• [Problem] Where an image appears, leave it out; otherwise repeat the data exactly.

• [Data below]
+++++

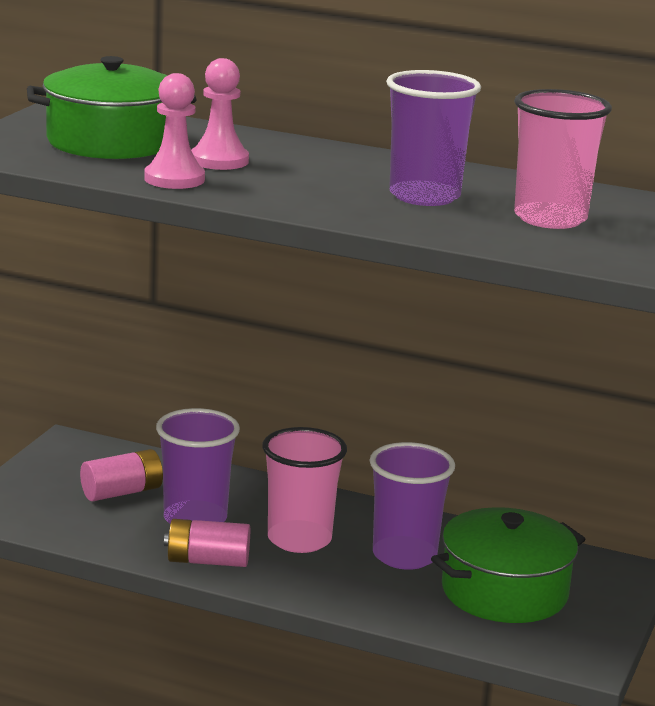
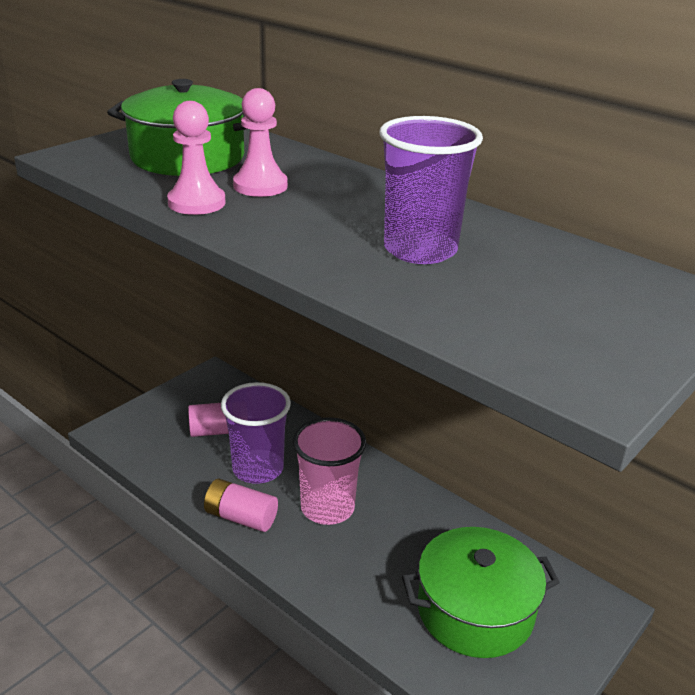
camera: 20 degrees right, 10 degrees up
(404, 556) = (406, 545): purple cup -> none
(550, 218) = (536, 297): pink cup -> none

+++++

• [Response area]
camera: 20 degrees right, 10 degrees up
(404, 556) = (406, 545): purple cup -> none
(550, 218) = (536, 297): pink cup -> none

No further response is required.